### Activity:
Find the line with "building: none -> [148,254,244,357]" and the line with "building: [275,35,302,67] -> none" in the entries below; output exactly those two lines, every line between them, and no others.

Bounding box mapping data
--
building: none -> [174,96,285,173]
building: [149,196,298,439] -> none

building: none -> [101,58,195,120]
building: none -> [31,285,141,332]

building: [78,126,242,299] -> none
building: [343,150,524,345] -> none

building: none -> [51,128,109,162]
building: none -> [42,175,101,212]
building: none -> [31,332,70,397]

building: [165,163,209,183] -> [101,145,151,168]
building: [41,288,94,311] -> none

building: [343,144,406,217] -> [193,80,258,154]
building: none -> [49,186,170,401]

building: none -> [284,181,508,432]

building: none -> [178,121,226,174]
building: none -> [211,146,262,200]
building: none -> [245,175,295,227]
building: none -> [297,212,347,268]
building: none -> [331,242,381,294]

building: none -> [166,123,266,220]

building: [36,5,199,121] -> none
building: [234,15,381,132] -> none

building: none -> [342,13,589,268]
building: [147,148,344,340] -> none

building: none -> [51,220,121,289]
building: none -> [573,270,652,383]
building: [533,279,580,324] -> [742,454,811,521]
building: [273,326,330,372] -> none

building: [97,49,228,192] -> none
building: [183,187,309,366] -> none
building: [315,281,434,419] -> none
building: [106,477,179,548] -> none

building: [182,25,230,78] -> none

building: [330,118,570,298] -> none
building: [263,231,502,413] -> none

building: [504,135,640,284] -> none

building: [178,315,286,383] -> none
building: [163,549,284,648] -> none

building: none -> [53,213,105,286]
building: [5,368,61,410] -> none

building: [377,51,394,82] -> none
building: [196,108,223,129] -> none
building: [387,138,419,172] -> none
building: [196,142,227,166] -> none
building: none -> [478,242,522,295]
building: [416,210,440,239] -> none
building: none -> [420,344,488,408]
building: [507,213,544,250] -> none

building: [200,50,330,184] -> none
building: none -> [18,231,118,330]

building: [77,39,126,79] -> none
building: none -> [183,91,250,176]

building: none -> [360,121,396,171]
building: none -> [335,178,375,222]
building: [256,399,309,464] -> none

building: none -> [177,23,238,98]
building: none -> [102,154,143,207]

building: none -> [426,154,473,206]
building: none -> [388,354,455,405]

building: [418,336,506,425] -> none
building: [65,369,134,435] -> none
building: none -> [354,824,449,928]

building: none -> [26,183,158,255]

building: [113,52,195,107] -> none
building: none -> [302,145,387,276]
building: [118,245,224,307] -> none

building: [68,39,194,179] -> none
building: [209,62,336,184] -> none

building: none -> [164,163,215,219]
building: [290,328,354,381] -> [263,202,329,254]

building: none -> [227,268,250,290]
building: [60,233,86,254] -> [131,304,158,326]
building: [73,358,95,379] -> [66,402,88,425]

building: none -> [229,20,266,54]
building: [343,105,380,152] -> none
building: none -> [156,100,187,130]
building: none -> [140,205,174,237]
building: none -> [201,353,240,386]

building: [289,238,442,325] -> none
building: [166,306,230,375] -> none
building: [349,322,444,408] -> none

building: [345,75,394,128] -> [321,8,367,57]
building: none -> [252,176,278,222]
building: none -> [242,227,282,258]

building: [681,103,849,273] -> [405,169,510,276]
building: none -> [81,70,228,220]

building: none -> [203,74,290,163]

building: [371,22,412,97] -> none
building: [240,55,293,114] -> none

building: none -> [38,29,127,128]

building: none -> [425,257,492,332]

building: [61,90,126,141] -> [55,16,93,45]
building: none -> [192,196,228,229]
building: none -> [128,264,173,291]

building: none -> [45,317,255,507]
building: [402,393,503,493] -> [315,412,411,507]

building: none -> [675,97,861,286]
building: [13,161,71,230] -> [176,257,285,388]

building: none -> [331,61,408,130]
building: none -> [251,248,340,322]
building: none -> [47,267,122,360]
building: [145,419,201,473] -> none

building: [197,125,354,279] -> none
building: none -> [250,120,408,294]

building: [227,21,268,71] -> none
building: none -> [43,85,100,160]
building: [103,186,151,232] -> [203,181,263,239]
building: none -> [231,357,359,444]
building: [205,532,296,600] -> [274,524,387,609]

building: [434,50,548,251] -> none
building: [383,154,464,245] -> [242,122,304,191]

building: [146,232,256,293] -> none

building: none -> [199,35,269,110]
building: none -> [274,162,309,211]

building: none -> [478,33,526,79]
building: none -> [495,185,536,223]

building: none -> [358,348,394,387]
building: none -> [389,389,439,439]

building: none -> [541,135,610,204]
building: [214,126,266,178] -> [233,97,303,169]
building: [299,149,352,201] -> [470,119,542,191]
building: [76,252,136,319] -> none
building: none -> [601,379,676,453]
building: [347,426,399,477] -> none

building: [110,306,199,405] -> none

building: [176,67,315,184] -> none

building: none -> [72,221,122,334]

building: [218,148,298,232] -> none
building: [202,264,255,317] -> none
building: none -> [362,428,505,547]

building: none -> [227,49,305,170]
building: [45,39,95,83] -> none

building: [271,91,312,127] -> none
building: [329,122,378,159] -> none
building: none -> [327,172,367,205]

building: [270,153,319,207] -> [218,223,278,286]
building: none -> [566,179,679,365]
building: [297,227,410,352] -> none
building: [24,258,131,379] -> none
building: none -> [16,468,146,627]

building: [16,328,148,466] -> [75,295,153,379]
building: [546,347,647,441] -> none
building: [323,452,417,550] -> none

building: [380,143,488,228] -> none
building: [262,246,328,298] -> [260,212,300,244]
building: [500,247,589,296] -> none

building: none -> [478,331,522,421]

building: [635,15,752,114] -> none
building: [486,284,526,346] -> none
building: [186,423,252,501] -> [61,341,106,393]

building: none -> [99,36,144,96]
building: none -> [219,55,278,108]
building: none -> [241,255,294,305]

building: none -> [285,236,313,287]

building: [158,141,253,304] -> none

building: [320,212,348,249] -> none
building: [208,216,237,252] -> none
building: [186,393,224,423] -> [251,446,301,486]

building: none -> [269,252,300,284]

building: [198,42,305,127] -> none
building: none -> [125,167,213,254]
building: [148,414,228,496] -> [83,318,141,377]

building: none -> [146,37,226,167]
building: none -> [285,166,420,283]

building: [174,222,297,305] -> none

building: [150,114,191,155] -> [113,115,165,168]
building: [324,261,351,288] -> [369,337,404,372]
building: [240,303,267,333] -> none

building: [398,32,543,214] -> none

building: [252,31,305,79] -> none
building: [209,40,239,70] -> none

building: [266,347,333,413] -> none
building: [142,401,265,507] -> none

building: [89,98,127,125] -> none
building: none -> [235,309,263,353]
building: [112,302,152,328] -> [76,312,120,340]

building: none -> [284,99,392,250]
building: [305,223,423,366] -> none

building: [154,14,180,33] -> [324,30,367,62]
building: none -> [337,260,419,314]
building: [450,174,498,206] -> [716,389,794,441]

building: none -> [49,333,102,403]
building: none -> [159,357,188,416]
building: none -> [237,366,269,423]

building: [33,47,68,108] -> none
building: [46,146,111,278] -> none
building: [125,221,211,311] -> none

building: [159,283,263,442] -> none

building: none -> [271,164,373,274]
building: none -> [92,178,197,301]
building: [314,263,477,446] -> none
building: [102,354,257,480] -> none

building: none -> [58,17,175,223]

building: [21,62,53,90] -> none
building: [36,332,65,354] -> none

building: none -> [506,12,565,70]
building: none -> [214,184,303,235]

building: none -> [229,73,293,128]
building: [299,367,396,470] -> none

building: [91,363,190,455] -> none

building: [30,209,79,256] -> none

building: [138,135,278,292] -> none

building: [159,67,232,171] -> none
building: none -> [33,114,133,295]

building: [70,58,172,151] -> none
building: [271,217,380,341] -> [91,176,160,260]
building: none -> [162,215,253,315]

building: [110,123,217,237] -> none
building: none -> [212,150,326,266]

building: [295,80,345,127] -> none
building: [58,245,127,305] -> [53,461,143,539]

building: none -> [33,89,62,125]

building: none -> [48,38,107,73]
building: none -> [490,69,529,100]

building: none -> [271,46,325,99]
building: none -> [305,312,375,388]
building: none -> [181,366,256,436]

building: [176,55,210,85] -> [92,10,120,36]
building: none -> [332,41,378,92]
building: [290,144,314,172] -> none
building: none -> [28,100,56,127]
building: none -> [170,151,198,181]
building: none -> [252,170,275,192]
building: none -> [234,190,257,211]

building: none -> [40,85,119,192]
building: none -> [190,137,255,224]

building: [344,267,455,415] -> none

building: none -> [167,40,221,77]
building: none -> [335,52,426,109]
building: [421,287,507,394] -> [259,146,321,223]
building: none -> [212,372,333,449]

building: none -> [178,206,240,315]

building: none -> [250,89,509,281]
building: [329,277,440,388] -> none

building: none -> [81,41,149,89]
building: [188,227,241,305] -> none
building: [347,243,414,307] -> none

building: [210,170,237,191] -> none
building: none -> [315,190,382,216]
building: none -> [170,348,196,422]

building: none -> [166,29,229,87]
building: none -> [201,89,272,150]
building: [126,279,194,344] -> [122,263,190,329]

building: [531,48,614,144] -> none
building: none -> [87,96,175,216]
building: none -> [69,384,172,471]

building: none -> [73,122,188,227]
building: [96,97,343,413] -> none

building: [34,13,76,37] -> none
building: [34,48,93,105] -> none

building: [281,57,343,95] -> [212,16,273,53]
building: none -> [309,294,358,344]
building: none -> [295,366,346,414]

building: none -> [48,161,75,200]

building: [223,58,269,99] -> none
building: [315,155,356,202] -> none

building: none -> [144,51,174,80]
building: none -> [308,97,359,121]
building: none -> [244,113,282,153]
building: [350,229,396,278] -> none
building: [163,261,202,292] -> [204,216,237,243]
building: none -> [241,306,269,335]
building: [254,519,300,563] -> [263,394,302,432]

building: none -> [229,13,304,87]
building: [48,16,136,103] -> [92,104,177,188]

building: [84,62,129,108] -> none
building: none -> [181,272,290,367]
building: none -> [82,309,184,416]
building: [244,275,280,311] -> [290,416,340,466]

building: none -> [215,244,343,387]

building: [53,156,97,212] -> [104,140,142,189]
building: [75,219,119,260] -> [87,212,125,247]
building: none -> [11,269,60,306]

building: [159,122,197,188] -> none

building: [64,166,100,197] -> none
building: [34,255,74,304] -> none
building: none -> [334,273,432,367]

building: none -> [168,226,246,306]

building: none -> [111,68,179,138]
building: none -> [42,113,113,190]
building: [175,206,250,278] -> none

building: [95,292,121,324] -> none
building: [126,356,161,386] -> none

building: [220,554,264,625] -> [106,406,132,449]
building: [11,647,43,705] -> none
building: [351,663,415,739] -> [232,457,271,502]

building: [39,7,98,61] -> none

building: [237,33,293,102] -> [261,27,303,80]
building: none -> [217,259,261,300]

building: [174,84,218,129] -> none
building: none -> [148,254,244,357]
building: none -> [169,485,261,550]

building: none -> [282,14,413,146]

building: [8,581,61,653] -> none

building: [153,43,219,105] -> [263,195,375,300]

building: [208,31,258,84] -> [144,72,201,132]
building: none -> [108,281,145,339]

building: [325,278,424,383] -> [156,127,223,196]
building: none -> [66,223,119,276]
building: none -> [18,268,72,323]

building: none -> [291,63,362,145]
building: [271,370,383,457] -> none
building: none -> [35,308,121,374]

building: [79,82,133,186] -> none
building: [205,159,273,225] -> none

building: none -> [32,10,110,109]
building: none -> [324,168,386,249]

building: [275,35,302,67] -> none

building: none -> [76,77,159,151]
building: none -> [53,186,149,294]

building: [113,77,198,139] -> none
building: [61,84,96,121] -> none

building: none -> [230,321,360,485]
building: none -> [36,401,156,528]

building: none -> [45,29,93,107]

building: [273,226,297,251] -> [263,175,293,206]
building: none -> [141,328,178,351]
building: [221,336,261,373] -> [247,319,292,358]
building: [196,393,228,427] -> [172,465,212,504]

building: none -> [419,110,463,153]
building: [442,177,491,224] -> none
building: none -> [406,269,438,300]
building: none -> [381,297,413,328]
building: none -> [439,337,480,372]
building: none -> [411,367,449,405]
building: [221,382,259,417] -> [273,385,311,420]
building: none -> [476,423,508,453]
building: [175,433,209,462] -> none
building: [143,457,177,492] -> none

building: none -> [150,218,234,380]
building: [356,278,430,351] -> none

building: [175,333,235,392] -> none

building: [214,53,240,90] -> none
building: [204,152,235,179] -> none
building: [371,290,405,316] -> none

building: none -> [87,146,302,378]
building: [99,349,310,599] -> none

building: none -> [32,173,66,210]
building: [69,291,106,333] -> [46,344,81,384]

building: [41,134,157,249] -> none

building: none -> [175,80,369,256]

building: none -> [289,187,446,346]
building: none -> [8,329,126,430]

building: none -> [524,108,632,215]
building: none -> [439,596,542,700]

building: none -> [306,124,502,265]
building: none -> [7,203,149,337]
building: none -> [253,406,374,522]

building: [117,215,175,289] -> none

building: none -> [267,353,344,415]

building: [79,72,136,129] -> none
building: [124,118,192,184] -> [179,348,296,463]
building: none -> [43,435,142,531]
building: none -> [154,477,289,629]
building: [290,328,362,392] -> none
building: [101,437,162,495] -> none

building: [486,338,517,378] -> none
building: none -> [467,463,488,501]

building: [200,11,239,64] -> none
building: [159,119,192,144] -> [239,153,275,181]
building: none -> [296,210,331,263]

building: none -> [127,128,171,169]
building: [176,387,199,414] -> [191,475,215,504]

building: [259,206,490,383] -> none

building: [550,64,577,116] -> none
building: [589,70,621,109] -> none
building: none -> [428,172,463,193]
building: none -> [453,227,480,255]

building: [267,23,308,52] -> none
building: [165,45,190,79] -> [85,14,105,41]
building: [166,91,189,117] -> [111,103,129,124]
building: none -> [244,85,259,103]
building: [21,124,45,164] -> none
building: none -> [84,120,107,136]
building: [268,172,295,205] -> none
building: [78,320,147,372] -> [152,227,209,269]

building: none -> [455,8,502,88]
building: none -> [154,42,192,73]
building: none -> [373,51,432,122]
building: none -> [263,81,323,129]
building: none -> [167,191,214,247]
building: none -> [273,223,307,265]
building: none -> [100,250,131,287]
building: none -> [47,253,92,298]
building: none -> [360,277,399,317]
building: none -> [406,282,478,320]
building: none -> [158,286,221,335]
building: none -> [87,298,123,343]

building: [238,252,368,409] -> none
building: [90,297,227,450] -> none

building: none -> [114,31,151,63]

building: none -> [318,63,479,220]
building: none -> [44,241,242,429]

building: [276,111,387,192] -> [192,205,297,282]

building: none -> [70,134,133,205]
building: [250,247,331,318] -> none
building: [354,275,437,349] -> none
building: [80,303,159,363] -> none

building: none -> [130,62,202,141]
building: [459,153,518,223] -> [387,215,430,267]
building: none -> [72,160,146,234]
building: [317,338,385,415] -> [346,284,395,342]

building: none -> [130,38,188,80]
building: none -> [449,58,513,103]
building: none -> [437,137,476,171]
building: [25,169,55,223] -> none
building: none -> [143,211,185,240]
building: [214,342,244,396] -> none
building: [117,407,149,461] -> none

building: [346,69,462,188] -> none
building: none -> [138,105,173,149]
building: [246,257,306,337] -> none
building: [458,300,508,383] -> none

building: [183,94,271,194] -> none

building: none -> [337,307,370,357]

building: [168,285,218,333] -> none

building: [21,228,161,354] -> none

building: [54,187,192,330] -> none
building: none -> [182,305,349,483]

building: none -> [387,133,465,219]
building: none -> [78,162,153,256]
--
### Answer to this problem:
building: none -> [148,254,244,357]
building: none -> [169,485,261,550]

building: none -> [282,14,413,146]

building: [8,581,61,653] -> none

building: [153,43,219,105] -> [263,195,375,300]

building: [208,31,258,84] -> [144,72,201,132]
building: none -> [108,281,145,339]

building: [325,278,424,383] -> [156,127,223,196]
building: none -> [66,223,119,276]
building: none -> [18,268,72,323]

building: none -> [291,63,362,145]
building: [271,370,383,457] -> none
building: none -> [35,308,121,374]

building: [79,82,133,186] -> none
building: [205,159,273,225] -> none

building: none -> [32,10,110,109]
building: none -> [324,168,386,249]

building: [275,35,302,67] -> none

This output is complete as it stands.